**THE PROBLEM**
Among the lines below, tally those that contain "blue" and respond with the total only.

**DATA EXTRACTS**
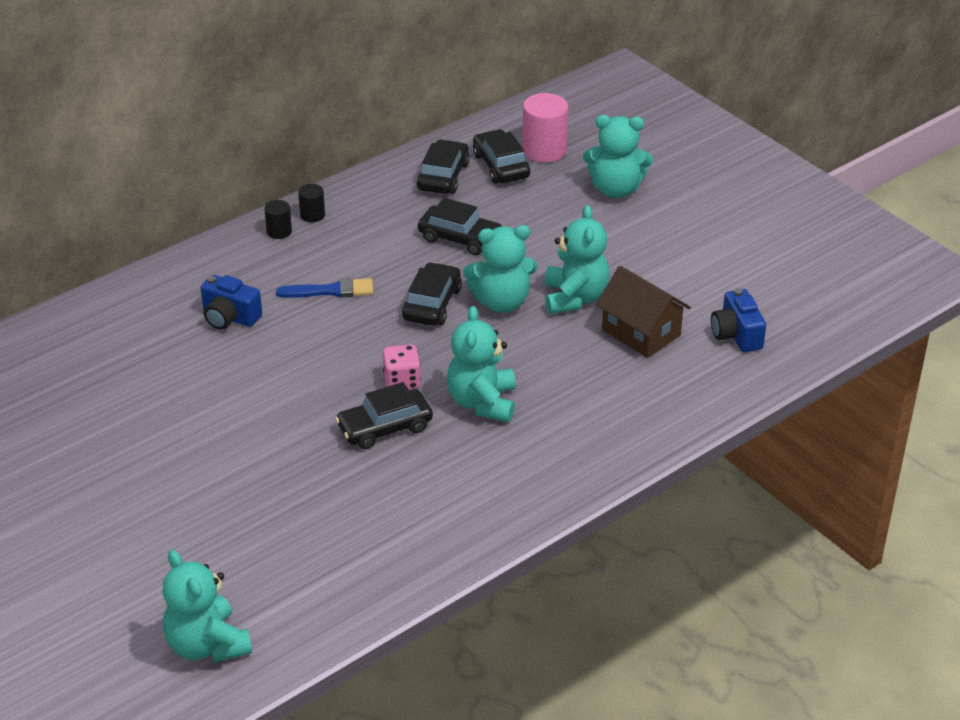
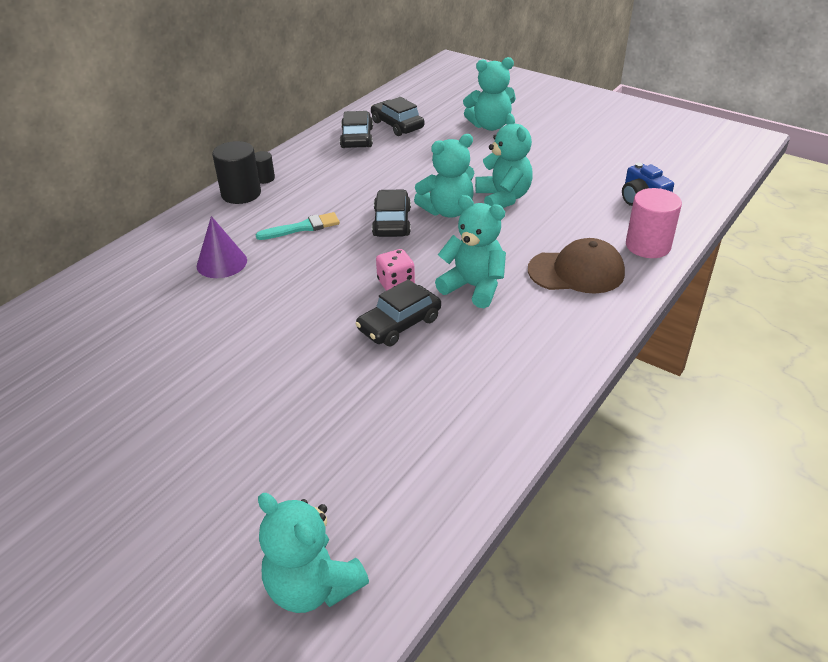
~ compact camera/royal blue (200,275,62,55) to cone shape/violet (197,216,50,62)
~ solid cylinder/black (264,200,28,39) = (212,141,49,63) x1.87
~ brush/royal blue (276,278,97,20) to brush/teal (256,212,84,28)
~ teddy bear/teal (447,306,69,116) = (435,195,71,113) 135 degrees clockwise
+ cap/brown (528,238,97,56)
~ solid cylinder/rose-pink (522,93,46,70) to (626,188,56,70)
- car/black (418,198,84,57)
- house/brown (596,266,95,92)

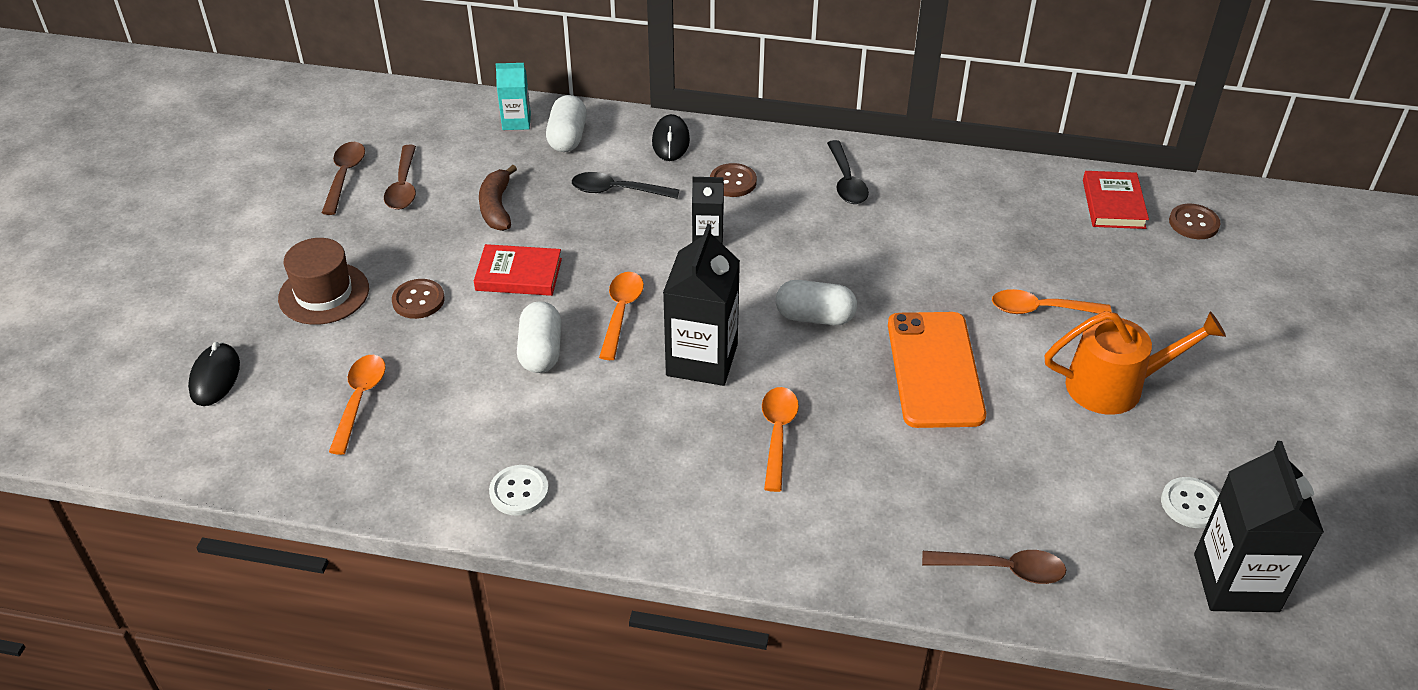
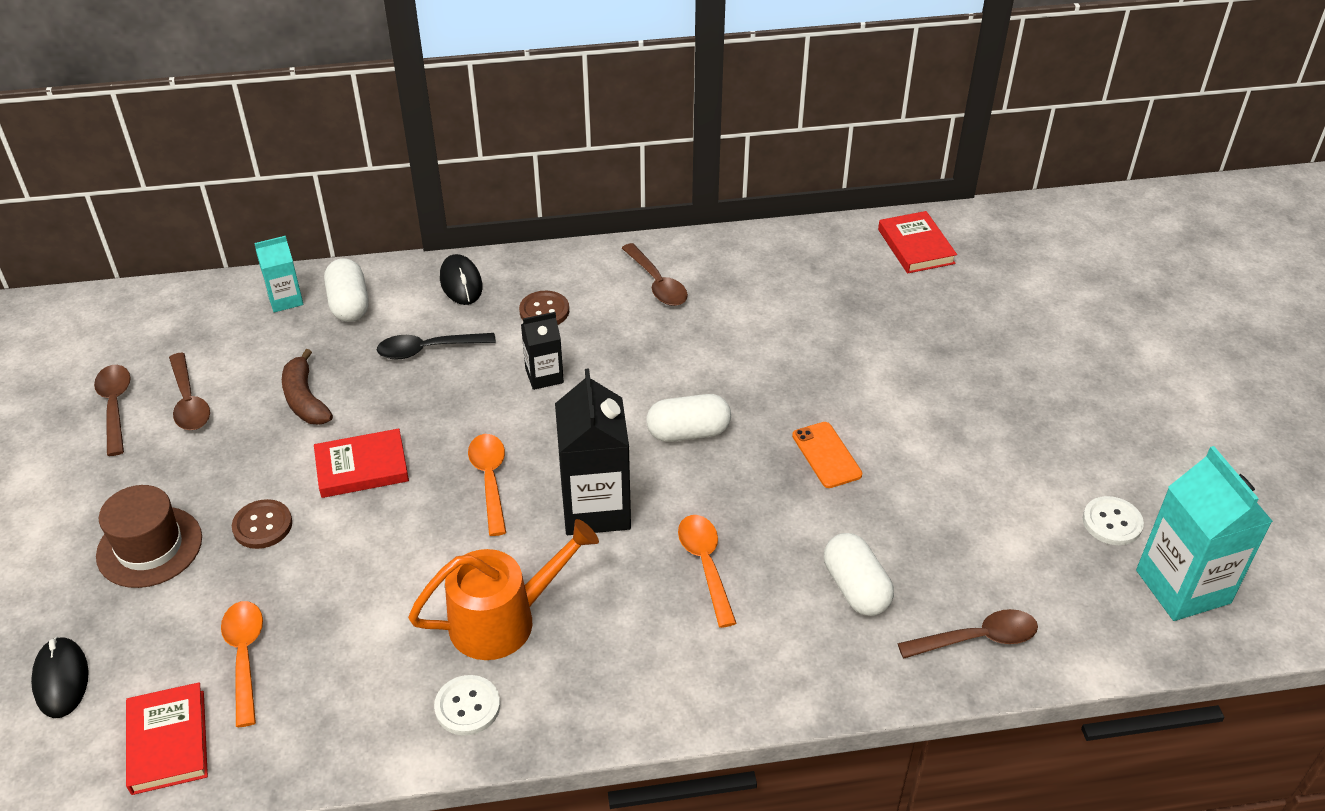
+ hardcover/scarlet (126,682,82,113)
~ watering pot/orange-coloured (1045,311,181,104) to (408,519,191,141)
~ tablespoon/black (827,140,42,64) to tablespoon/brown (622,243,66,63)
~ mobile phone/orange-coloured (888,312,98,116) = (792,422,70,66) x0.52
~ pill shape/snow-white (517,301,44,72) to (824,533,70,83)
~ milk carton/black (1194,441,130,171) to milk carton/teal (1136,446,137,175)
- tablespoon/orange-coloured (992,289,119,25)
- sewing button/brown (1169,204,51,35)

* * *

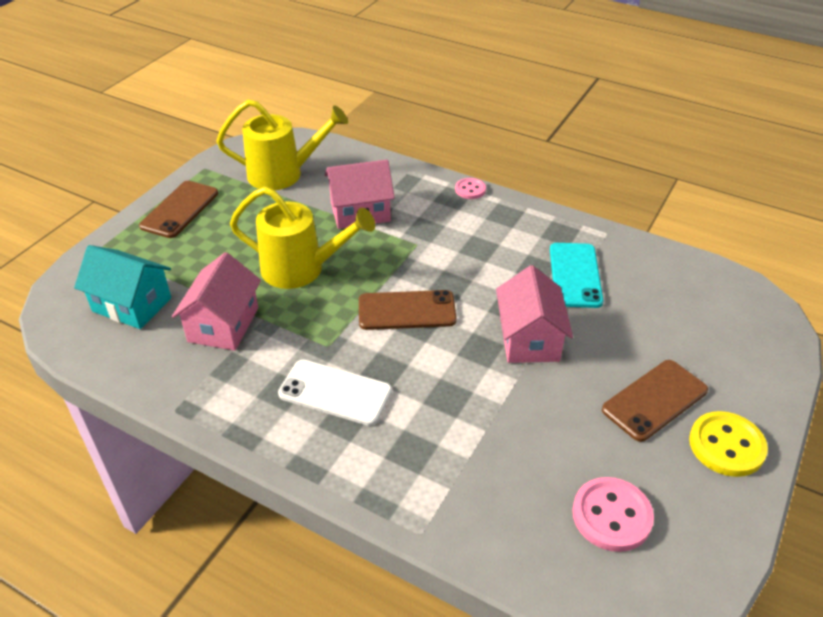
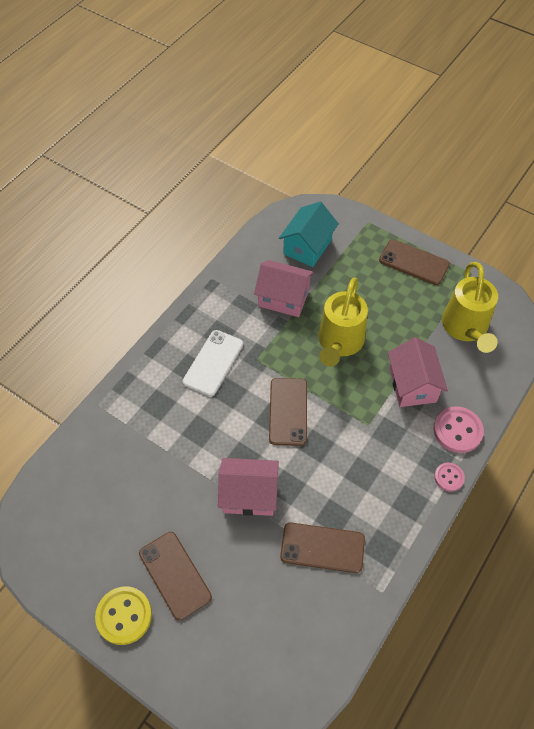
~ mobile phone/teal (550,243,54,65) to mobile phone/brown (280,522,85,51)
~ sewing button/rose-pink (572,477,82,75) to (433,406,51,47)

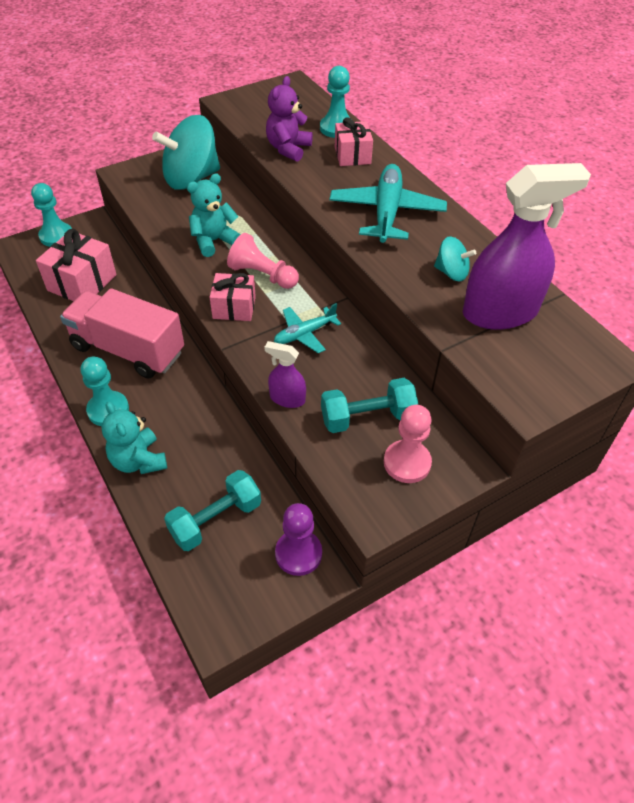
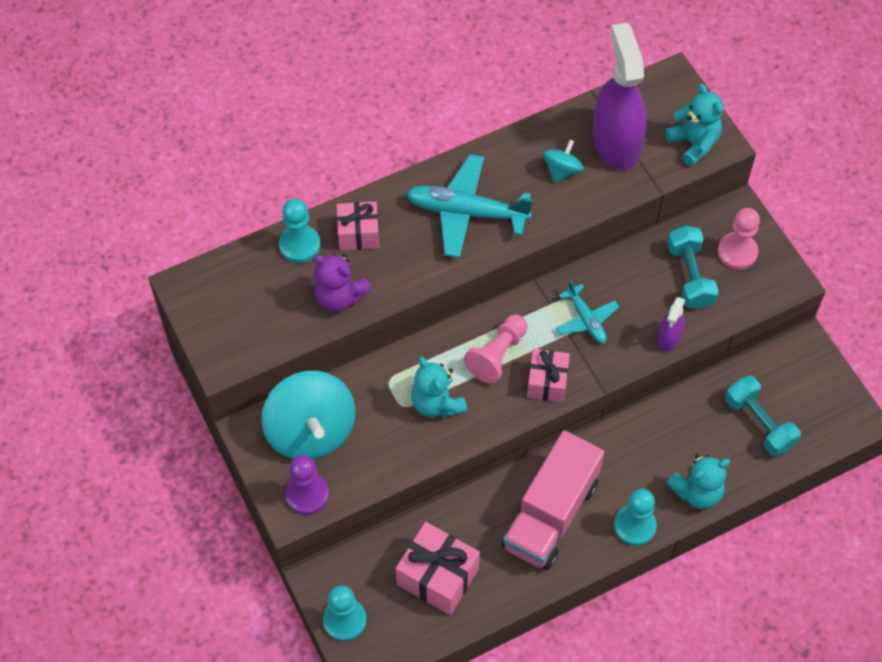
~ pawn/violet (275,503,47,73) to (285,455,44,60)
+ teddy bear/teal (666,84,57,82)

--

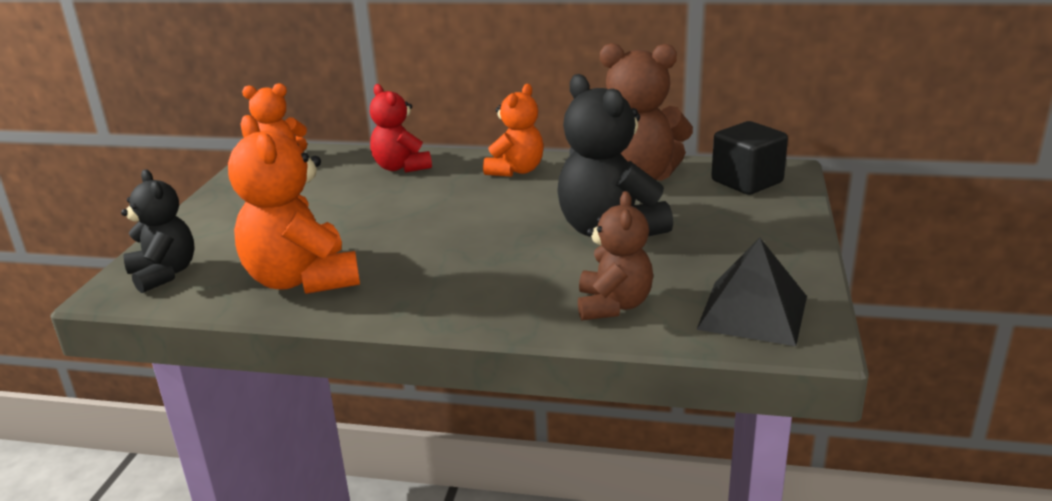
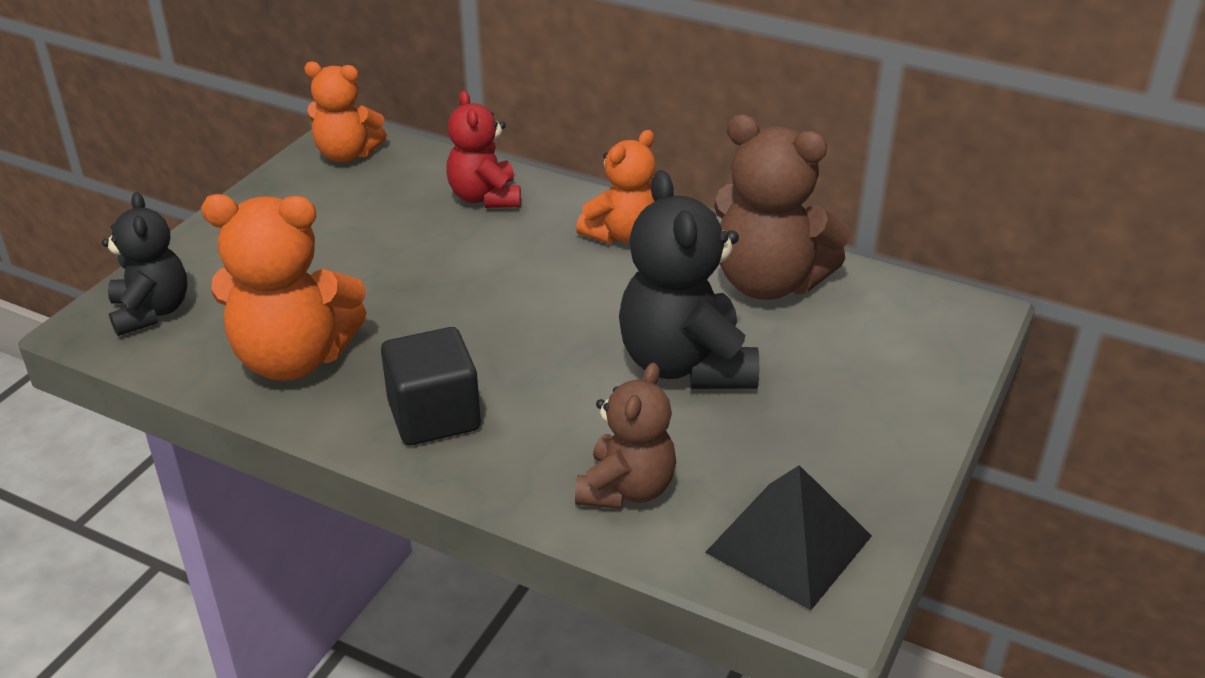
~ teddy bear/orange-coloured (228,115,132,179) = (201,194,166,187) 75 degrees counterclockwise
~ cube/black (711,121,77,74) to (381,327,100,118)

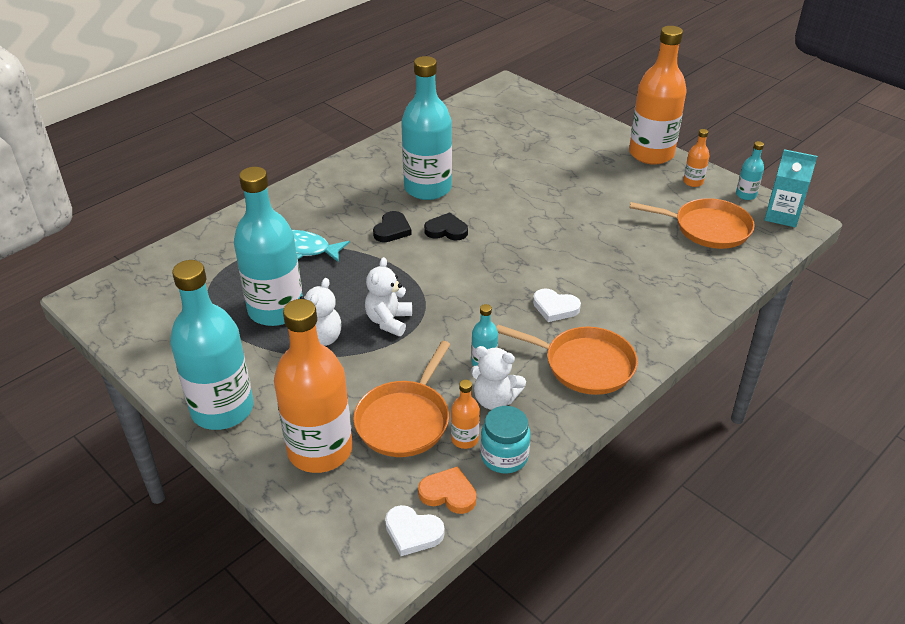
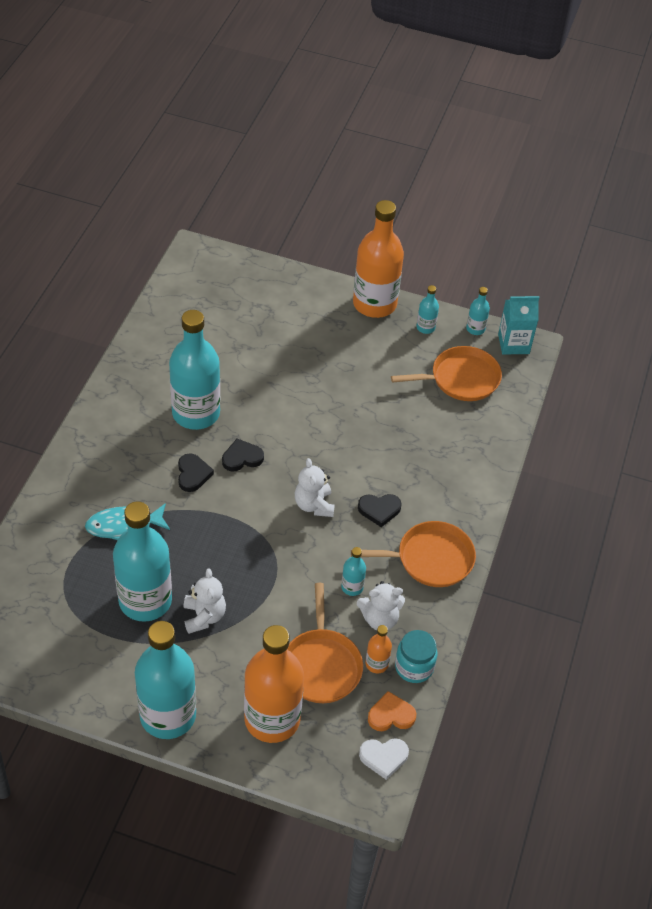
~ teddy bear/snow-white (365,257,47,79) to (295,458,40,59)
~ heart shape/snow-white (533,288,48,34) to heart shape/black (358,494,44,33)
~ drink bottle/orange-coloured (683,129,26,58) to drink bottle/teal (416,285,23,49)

**EXERCISE SOLUTION**
2